* PROBLEM DESCRIPTION
Quote exactly, and only, the lines of the material below from the line with "pink star: 2 -> 3" through the line with "blue boat: 1 -> 6".
---------- GIVEN RECORDS ----------
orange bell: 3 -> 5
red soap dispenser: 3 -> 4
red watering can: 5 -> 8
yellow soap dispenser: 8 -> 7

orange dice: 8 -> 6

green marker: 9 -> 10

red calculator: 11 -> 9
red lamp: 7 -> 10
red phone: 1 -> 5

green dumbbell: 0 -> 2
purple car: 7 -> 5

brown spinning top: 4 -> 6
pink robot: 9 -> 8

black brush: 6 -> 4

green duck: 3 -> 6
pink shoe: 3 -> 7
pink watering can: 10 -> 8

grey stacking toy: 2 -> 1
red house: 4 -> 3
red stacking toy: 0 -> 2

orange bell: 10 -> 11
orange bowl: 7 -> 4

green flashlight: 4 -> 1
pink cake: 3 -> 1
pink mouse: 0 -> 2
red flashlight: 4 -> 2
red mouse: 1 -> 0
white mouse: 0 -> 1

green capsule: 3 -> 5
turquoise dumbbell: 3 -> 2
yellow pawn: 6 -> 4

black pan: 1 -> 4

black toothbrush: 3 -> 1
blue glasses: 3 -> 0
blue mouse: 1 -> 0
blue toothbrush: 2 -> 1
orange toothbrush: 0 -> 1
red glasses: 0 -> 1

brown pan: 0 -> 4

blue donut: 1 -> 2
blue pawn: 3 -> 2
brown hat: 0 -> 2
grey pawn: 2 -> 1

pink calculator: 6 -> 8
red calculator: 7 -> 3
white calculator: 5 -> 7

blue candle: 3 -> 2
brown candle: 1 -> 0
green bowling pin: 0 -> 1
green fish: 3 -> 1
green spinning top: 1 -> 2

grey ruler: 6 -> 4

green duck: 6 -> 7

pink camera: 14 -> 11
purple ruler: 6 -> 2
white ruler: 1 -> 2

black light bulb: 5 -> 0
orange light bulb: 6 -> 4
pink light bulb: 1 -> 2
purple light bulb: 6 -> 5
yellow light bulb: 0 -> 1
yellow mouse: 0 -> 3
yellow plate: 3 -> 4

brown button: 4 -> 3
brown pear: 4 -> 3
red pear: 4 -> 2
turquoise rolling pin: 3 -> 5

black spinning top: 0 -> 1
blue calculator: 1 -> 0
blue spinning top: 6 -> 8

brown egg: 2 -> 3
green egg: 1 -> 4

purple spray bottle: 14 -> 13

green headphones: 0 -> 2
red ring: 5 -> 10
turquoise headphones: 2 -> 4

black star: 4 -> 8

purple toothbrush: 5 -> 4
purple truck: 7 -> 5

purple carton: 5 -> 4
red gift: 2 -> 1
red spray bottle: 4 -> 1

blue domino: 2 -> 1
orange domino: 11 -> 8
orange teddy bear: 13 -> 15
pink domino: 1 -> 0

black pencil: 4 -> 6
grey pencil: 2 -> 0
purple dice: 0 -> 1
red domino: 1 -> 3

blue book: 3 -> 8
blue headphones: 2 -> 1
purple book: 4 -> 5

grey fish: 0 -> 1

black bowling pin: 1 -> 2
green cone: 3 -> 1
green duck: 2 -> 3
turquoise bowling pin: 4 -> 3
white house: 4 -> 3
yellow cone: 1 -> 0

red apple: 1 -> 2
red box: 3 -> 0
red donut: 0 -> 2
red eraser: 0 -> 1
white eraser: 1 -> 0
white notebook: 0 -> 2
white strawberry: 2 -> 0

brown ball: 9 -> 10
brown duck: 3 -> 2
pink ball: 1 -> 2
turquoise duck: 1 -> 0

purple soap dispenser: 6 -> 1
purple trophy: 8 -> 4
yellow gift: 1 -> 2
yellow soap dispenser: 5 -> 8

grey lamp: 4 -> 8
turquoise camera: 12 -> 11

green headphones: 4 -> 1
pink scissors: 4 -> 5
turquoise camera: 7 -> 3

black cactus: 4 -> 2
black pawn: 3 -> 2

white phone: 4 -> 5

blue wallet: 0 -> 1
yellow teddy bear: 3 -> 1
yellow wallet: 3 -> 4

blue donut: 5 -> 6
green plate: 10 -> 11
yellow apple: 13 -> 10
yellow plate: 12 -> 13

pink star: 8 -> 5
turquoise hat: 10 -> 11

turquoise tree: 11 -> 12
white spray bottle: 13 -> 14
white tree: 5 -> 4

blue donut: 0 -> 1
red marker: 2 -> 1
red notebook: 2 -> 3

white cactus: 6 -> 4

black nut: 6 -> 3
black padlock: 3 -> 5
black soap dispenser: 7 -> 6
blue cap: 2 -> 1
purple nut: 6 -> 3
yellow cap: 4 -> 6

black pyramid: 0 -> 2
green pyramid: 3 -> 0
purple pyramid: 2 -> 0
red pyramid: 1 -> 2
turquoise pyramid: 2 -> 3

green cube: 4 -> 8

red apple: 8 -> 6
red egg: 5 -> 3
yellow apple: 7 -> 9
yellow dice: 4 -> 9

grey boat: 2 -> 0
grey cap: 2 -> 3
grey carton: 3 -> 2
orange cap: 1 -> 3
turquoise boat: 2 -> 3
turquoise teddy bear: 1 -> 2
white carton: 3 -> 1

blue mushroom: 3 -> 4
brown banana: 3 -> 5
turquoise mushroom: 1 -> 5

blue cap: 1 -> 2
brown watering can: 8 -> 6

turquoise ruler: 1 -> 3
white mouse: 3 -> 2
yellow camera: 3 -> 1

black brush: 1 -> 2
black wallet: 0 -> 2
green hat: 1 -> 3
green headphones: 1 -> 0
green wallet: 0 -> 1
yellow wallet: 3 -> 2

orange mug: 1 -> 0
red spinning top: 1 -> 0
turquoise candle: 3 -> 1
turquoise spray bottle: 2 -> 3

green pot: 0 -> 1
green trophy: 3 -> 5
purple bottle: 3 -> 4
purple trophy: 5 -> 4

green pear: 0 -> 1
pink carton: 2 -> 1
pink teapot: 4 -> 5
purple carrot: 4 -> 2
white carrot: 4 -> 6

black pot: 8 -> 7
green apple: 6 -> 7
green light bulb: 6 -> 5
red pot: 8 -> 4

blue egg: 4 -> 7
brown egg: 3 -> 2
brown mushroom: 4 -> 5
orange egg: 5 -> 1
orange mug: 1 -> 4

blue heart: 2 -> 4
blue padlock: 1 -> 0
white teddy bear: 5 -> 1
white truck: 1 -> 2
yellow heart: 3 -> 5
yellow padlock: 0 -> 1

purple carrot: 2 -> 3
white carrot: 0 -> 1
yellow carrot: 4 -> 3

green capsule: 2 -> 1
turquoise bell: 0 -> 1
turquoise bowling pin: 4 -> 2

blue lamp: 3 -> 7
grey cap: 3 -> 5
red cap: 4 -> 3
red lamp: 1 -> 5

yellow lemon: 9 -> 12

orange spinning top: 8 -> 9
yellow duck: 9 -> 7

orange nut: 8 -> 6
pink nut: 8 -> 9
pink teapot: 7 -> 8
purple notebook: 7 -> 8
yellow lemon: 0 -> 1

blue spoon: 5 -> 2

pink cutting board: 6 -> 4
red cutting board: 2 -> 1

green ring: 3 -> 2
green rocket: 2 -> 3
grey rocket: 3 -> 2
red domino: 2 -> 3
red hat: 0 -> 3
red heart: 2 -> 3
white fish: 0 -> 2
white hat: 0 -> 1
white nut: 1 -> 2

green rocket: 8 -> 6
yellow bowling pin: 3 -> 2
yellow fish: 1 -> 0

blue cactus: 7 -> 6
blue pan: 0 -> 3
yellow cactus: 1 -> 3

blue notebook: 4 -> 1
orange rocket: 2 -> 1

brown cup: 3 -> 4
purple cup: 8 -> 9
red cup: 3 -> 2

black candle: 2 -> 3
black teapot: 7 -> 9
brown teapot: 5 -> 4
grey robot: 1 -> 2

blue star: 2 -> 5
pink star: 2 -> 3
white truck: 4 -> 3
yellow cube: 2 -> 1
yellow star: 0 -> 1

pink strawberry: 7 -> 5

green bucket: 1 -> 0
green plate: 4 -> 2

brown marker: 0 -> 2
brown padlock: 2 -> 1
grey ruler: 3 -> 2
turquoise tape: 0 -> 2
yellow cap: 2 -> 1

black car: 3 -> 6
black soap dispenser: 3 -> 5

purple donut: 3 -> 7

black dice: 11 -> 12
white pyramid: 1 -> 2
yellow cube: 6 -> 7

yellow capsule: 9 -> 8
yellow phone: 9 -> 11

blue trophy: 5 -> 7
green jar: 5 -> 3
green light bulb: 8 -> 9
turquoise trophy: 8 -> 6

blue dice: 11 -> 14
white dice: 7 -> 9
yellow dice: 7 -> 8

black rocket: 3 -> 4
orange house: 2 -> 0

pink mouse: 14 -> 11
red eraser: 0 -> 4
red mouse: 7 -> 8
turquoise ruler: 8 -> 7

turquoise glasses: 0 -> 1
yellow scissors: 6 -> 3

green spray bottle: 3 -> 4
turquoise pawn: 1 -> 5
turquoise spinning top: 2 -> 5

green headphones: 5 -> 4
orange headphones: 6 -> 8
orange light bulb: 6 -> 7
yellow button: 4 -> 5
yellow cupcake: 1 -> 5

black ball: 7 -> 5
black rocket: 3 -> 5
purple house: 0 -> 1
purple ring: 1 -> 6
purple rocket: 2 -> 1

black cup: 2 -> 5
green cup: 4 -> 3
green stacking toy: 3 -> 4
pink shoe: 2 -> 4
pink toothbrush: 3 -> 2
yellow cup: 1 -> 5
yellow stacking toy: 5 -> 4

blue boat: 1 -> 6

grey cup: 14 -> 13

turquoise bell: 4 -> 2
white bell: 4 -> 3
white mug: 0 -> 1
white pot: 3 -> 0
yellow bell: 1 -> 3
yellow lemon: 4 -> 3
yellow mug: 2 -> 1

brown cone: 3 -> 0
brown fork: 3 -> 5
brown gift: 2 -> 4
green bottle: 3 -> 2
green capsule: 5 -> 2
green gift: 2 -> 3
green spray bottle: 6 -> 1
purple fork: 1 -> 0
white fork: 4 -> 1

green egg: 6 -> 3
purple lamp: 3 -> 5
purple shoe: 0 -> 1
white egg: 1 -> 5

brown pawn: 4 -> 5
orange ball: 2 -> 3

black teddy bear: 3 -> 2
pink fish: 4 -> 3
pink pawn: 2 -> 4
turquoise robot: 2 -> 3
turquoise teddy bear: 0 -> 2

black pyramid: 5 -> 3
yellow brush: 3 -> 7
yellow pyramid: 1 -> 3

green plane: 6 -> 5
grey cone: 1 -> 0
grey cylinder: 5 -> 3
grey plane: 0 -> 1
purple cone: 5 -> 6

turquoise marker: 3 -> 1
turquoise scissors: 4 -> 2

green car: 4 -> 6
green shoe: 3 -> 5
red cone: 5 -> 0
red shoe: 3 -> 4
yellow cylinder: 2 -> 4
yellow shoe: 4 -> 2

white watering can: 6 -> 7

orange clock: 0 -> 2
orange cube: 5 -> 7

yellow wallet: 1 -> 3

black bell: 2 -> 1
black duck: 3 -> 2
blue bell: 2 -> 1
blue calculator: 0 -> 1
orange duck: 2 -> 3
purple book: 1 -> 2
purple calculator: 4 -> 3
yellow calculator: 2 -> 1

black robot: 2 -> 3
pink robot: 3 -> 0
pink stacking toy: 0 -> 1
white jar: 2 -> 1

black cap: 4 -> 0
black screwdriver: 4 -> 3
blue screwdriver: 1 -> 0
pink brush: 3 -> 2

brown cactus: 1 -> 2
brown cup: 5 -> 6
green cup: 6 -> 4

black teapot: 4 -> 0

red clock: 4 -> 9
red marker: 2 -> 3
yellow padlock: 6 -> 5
----------
* SOLUTION TO THIS EXERCISE
pink star: 2 -> 3
white truck: 4 -> 3
yellow cube: 2 -> 1
yellow star: 0 -> 1

pink strawberry: 7 -> 5

green bucket: 1 -> 0
green plate: 4 -> 2

brown marker: 0 -> 2
brown padlock: 2 -> 1
grey ruler: 3 -> 2
turquoise tape: 0 -> 2
yellow cap: 2 -> 1

black car: 3 -> 6
black soap dispenser: 3 -> 5

purple donut: 3 -> 7

black dice: 11 -> 12
white pyramid: 1 -> 2
yellow cube: 6 -> 7

yellow capsule: 9 -> 8
yellow phone: 9 -> 11

blue trophy: 5 -> 7
green jar: 5 -> 3
green light bulb: 8 -> 9
turquoise trophy: 8 -> 6

blue dice: 11 -> 14
white dice: 7 -> 9
yellow dice: 7 -> 8

black rocket: 3 -> 4
orange house: 2 -> 0

pink mouse: 14 -> 11
red eraser: 0 -> 4
red mouse: 7 -> 8
turquoise ruler: 8 -> 7

turquoise glasses: 0 -> 1
yellow scissors: 6 -> 3

green spray bottle: 3 -> 4
turquoise pawn: 1 -> 5
turquoise spinning top: 2 -> 5

green headphones: 5 -> 4
orange headphones: 6 -> 8
orange light bulb: 6 -> 7
yellow button: 4 -> 5
yellow cupcake: 1 -> 5

black ball: 7 -> 5
black rocket: 3 -> 5
purple house: 0 -> 1
purple ring: 1 -> 6
purple rocket: 2 -> 1

black cup: 2 -> 5
green cup: 4 -> 3
green stacking toy: 3 -> 4
pink shoe: 2 -> 4
pink toothbrush: 3 -> 2
yellow cup: 1 -> 5
yellow stacking toy: 5 -> 4

blue boat: 1 -> 6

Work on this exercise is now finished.